**TASK DETAILS**
Where a line in the listing contains the string "green", copy that line out.
##### DATA UNDER STUDY
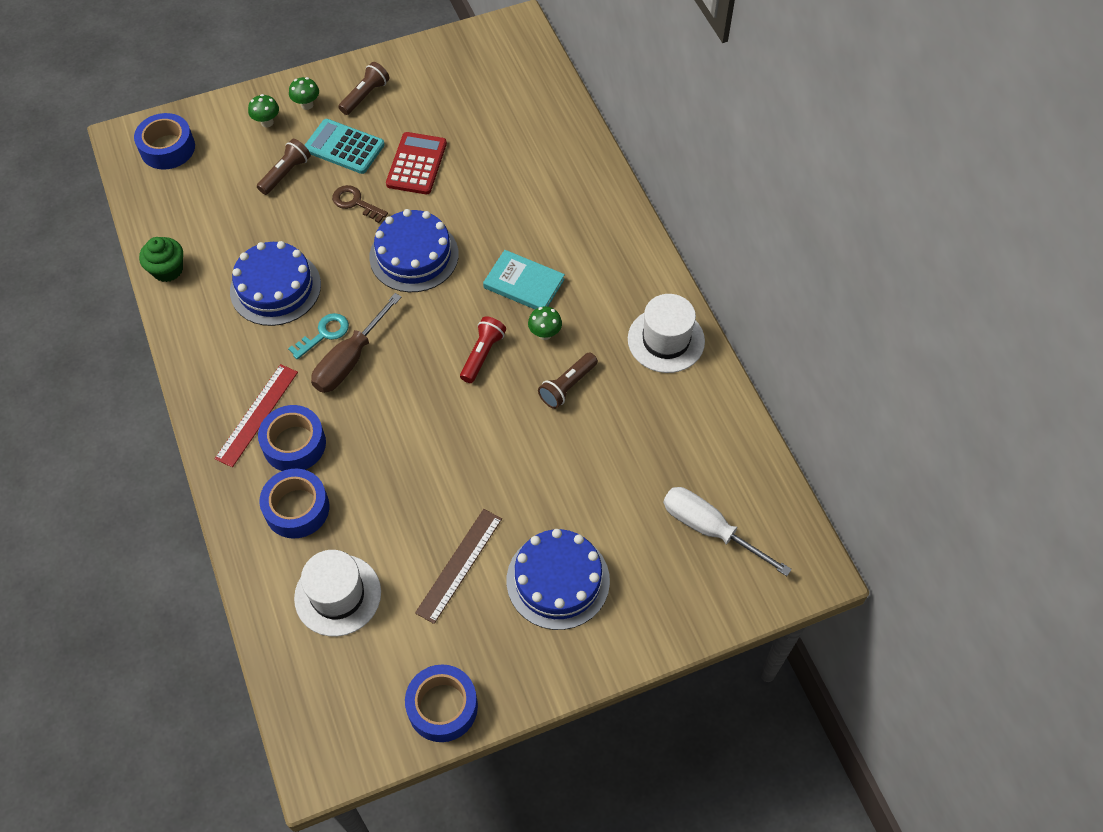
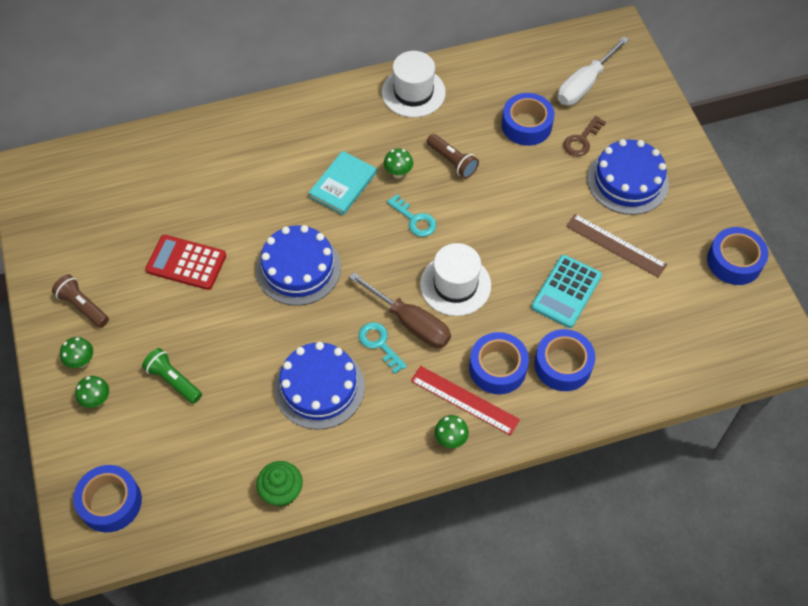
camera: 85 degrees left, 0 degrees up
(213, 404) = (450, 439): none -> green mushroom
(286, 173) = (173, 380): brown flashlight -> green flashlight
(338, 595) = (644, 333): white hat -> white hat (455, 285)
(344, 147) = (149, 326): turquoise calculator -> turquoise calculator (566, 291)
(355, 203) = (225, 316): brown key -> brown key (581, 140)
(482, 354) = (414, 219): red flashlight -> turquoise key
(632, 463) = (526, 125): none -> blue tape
##########
**EXPECTED ANSWER**
(213, 404) = (450, 439): none -> green mushroom
(286, 173) = (173, 380): brown flashlight -> green flashlight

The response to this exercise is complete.